▶ [HOW TO COMPLETE THIS TASK]: All records below are to be duplicated exactly, with every picture excluded.

▶ [INPUT RECORDS]:
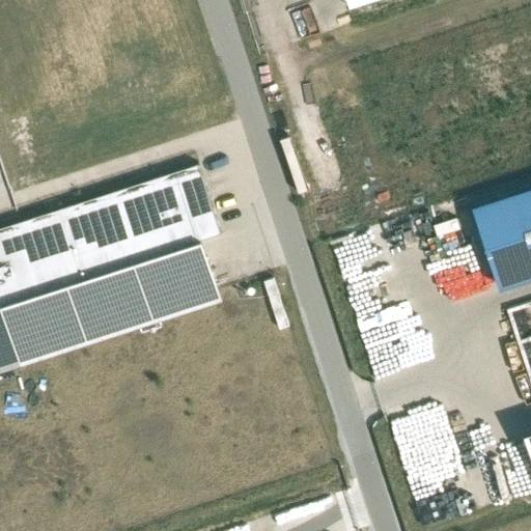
[(222,231),(200,165),(0,231),(0,369),(221,296),(201,238),(222,231)]
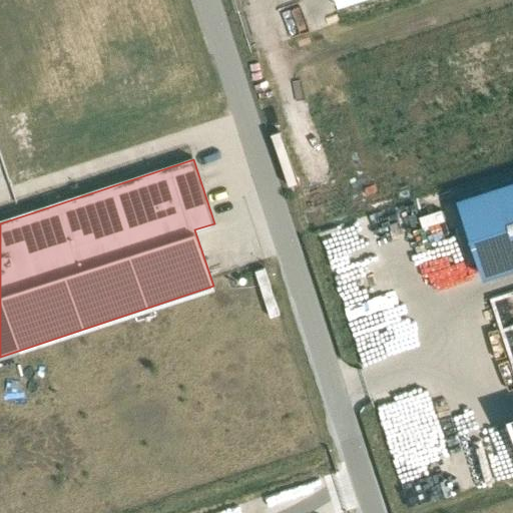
[(512,263),(512,173),(455,193),(482,274),(512,263)]
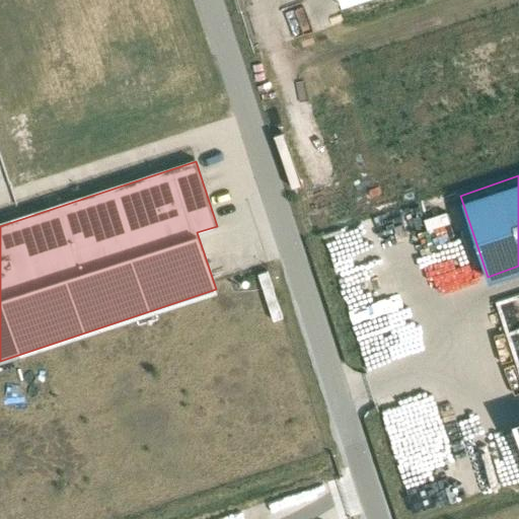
[(267,270),(257,273),(273,319),(283,316),(267,270)]
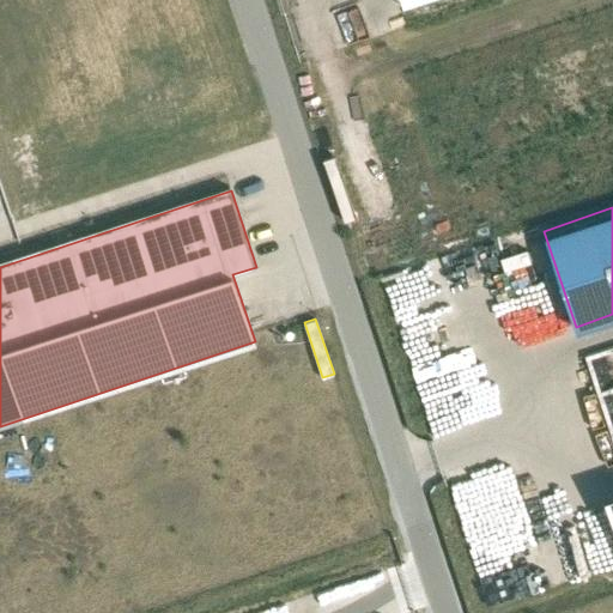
[(612,384),(599,388),(612,442),(612,384)]
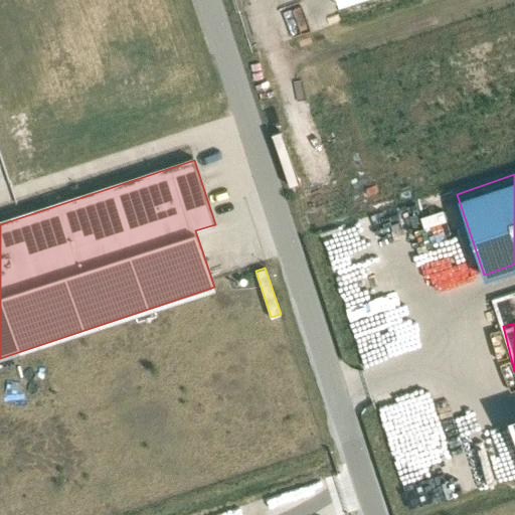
[(514,444),(514,406),(505,410),(514,444)]
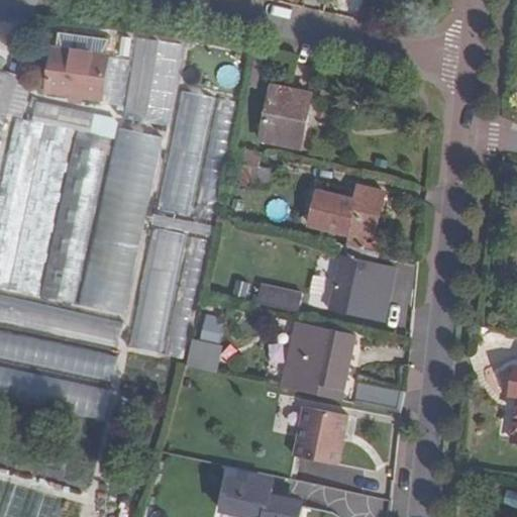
[(0,44),(15,44),(14,22),(0,22),(0,44)]
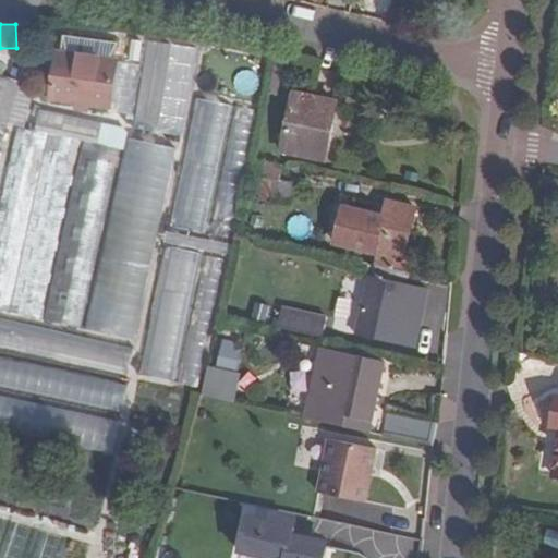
[(145,41),(131,131),(182,137),(195,49),(145,41)]
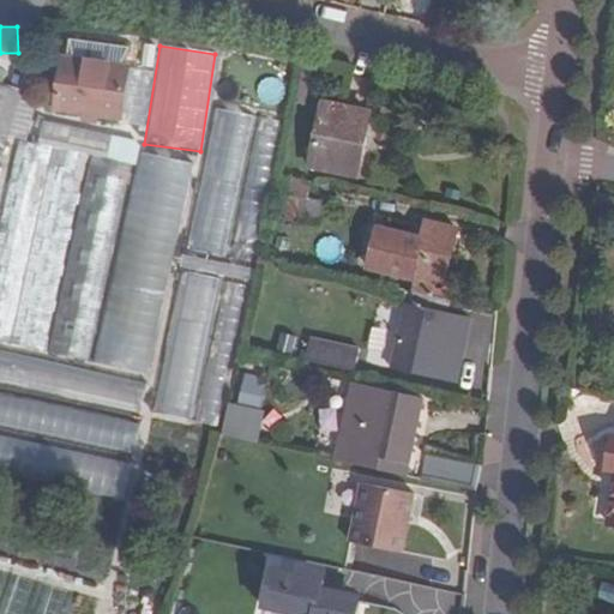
[(116,119),(125,68),(60,59),(52,109),(116,119)]
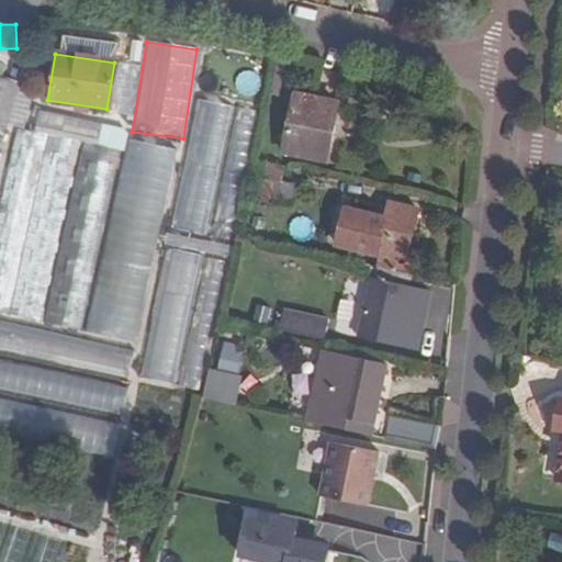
[(0,58),(0,72),(8,75),(11,60),(0,58)]
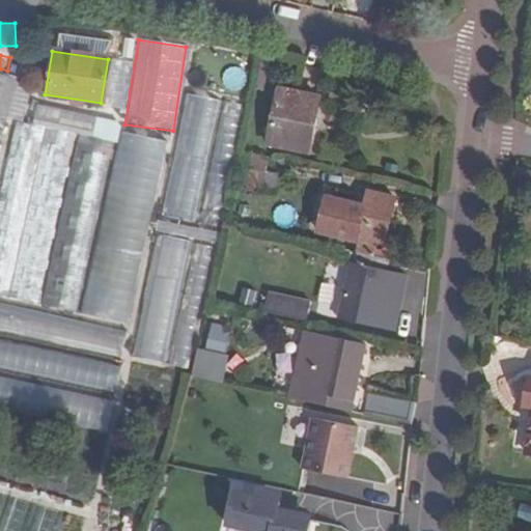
[(0,126),(16,80),(0,74),(0,126)]
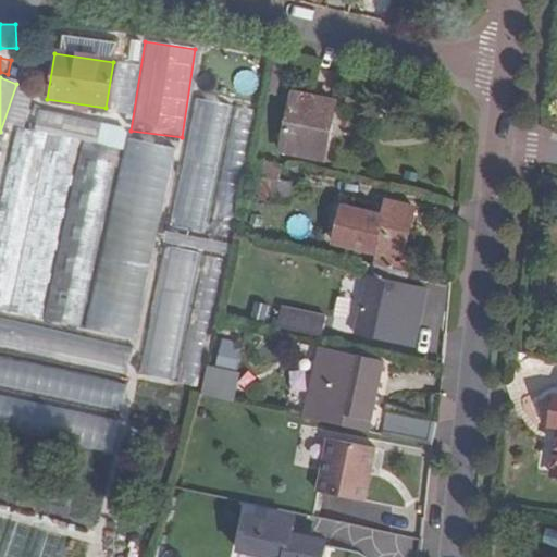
[(331,102),(291,94),(279,151),(319,161),(331,102)]
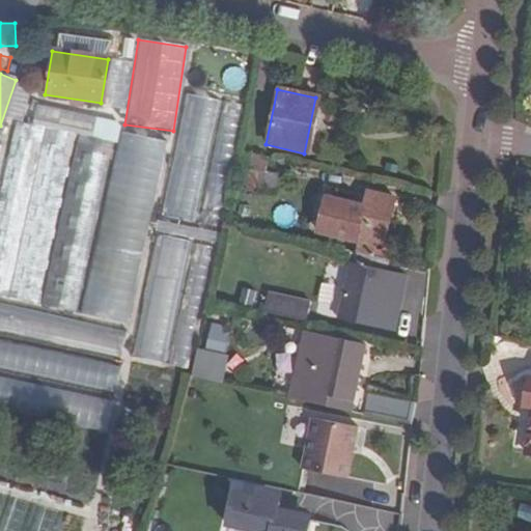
[(220,103),(186,95),(163,218),(194,226),(220,103)]
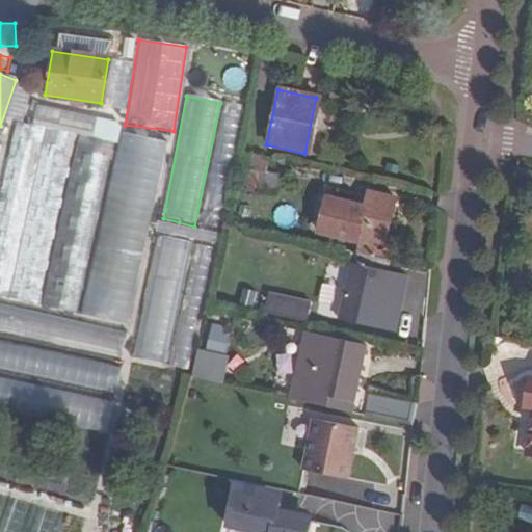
[(78,136),(89,138),(94,117),(36,106),(33,126),(74,135),(78,136)]
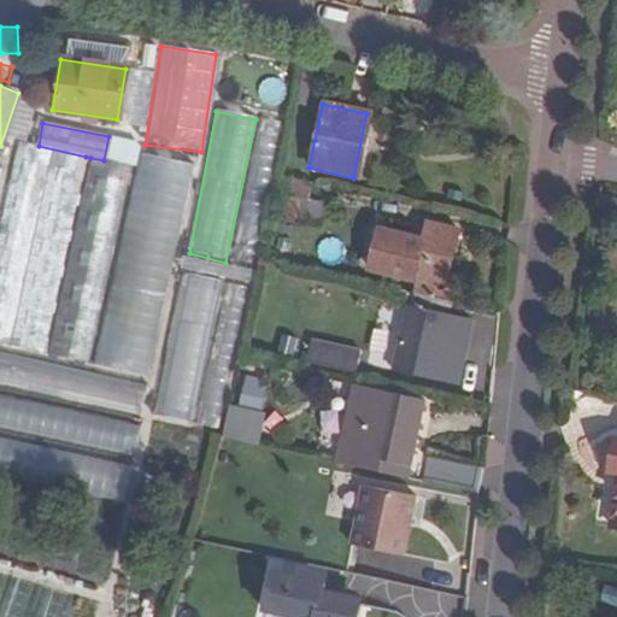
[(0,344),(42,353),(86,157),(39,146),(17,141),(0,215),(0,344)]
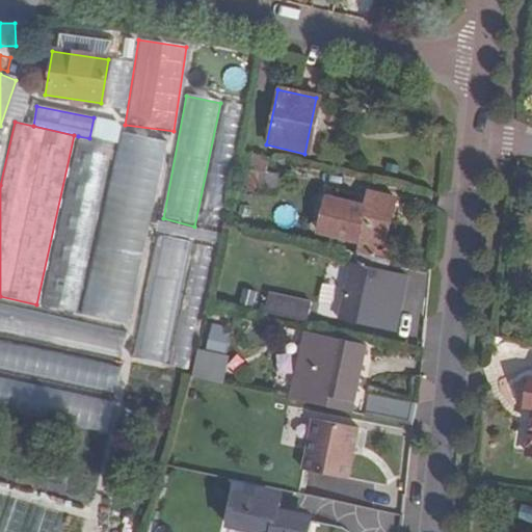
[(80,315),(127,325),(164,143),(122,133),(80,315)]
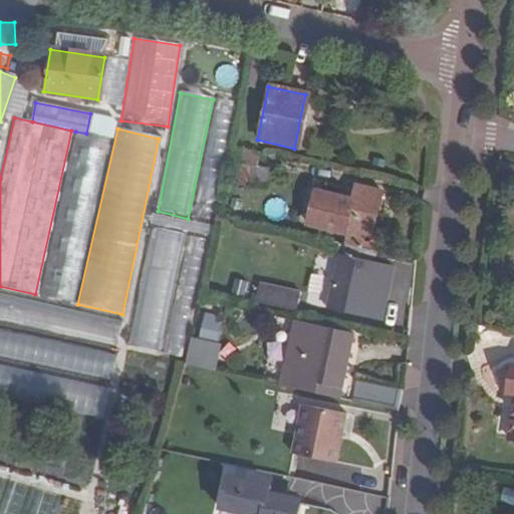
[(86,134),(75,132),(40,295),(72,302),(107,139),(86,134)]
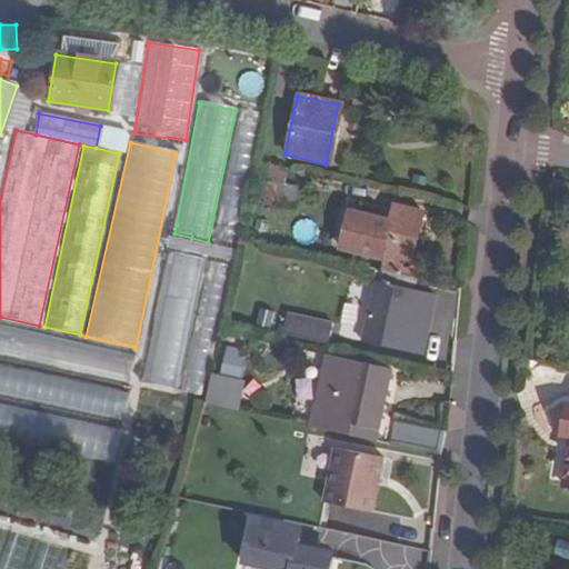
[(288,162),(259,156),(255,175),(266,176),(279,179),(273,200),(290,205),(296,182),(283,180),(288,162)]
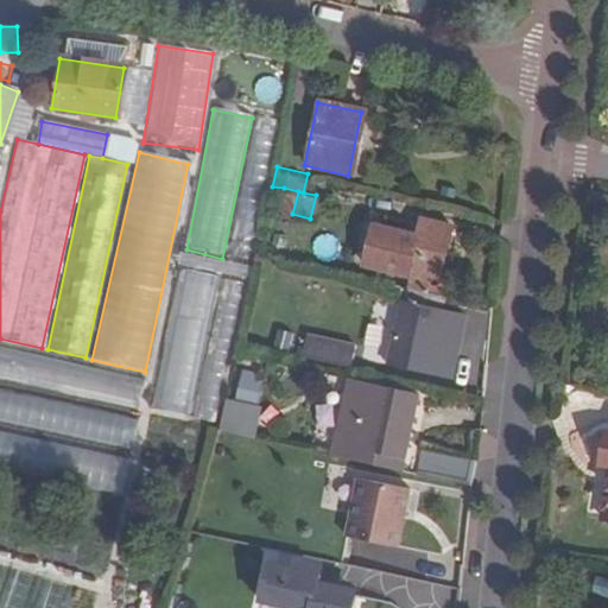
[(298,191),(284,188),(278,210),(292,214),(298,191)]
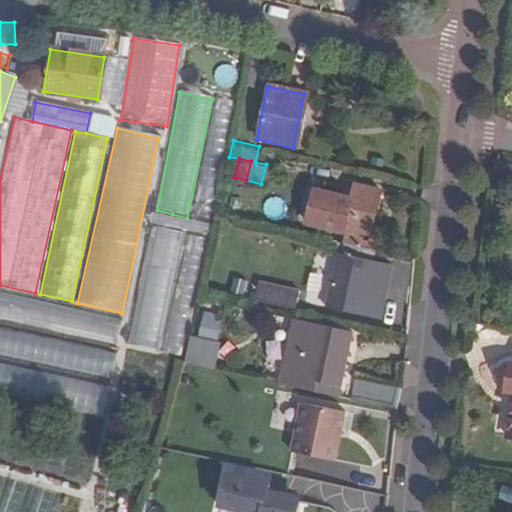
[(343,244),(358,248),(361,236),(367,237),(377,193),(352,187),(350,197),(349,201),(338,198),(312,193),(305,225),(342,233),(342,231),(345,232),(343,244)]
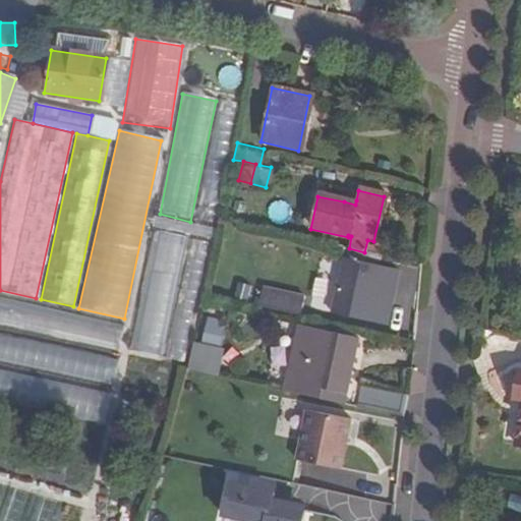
[(155,232),(128,351),(162,357),(186,240),(155,232)]
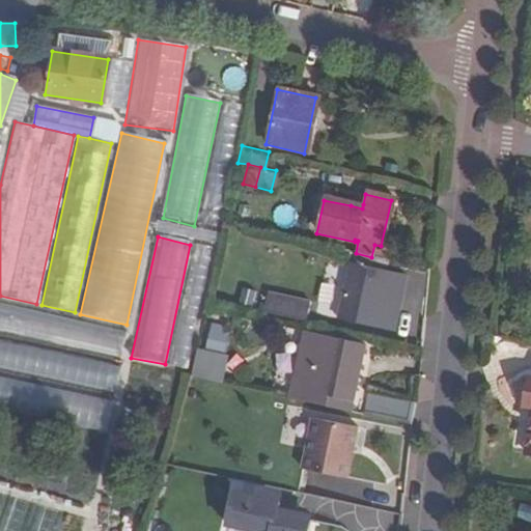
[(193,245),(169,366),(188,370),(212,248),(193,245)]
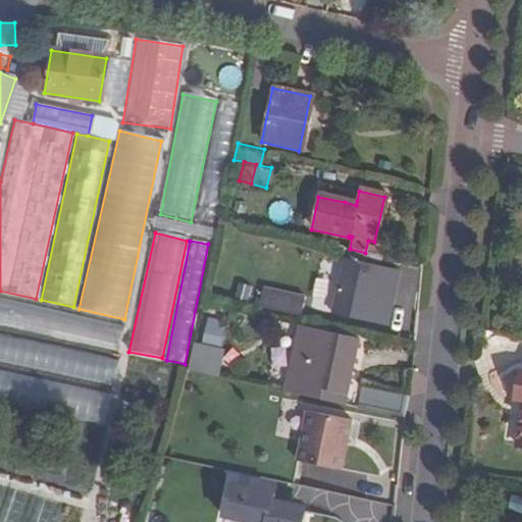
[(365,253),(350,249),(347,260),(343,259),(330,313),(385,325),(399,270),(378,266),(380,256),(365,253)]
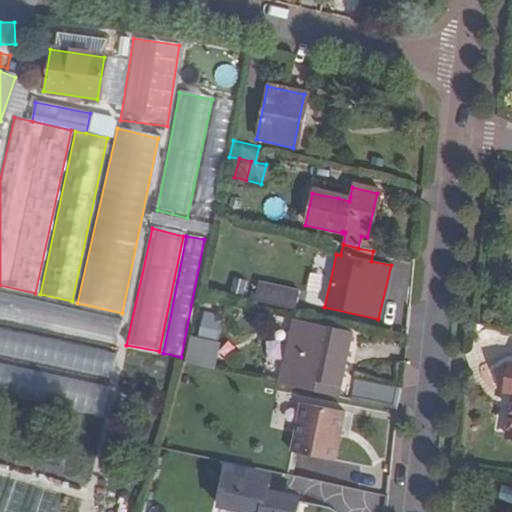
[(257,282),(252,300),(293,309),(297,291),(257,282)]
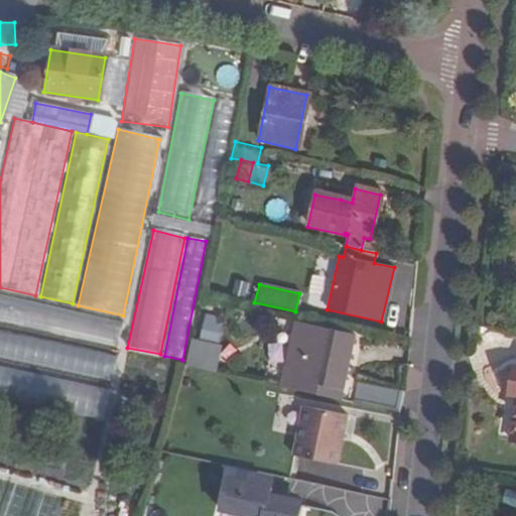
[(0,295),(0,323),(118,349),(124,323),(0,295)]
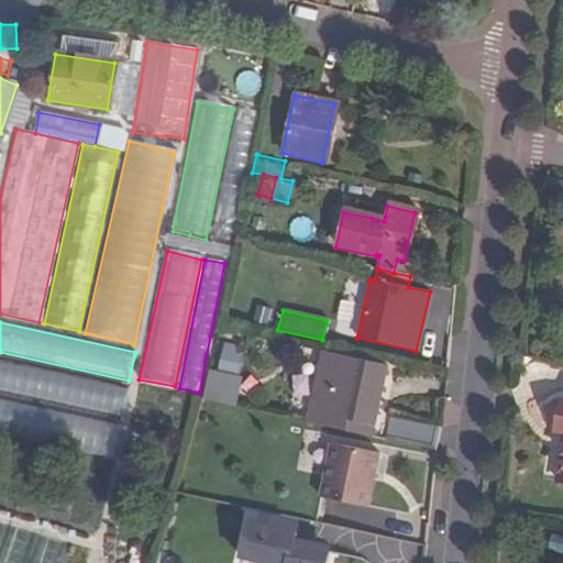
[(371,437),(386,365),(331,354),(315,423),(371,437)]
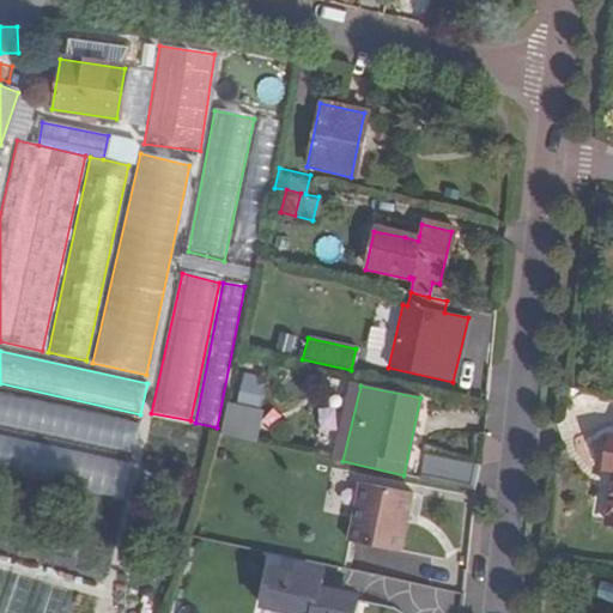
[(0,392),(0,426),(132,455),(138,422),(0,392)]
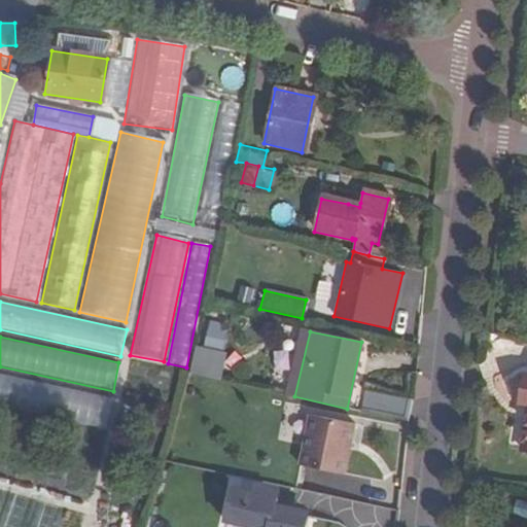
[(195,345),(187,373),(225,381),(232,353),(195,345)]
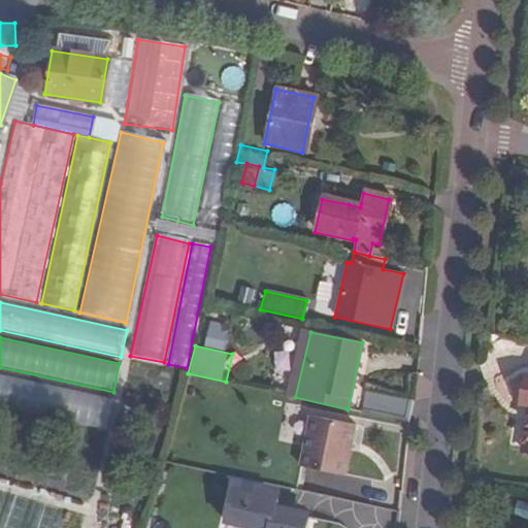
[(0,407),(106,431),(110,401),(0,375),(0,407)]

▶ [RESULT OF THIS EXERCISE]:
[(222,231),(200,165),(0,231),(0,369),(221,296),(201,238),(222,231)]
[(512,263),(512,173),(455,193),(482,274),(512,263)]
[(267,270),(257,273),(273,319),(283,316),(267,270)]
[(612,384),(599,388),(612,442),(612,384)]
[(514,444),(514,406),(505,410),(514,444)]
[(0,44),(15,44),(14,22),(0,22),(0,44)]
[(145,41),(131,131),(182,137),(195,49),(145,41)]
[(116,119),(125,68),(60,59),(52,109),(116,119)]
[(0,58),(0,72),(8,75),(11,60),(0,58)]
[(0,126),(16,80),(0,74),(0,126)]
[(331,102),(291,94),(279,151),(319,161),(331,102)]
[(220,103),(186,95),(163,218),(194,226),(220,103)]
[(78,136),(89,138),(94,117),(36,106),(33,126),(74,135),(78,136)]
[(0,344),(42,353),(86,157),(39,146),(17,141),(0,215),(0,344)]
[(80,315),(127,325),(164,143),(122,133),(80,315)]
[(86,134),(75,132),(40,295),(72,302),(107,139),(86,134)]
[(288,162),(259,156),(255,175),(266,176),(279,179),(273,200),(290,205),(296,182),(283,180),(288,162)]
[(298,191),(284,188),(278,210),(292,214),(298,191)]
[(343,244),(358,248),(361,236),(367,237),(377,193),(352,187),(350,197),(349,201),(338,198),(312,193),(305,225),(342,233),(342,231),(345,232),(343,244)]
[(155,232),(128,351),(162,357),(186,240),(155,232)]
[(193,245),(169,366),(188,370),(212,248),(193,245)]
[(365,253),(350,249),(347,260),(343,259),(330,313),(385,325),(399,270),(378,266),(380,256),(365,253)]
[(257,282),(252,300),(293,309),(297,291),(257,282)]
[(0,295),(0,323),(118,349),(124,323),(0,295)]
[(371,437),(386,365),(331,354),(315,423),(371,437)]
[(0,392),(0,426),(132,455),(138,422),(0,392)]
[(195,345),(187,373),(225,381),(232,353),(195,345)]
[(0,407),(106,431),(110,401),(0,375),(0,407)]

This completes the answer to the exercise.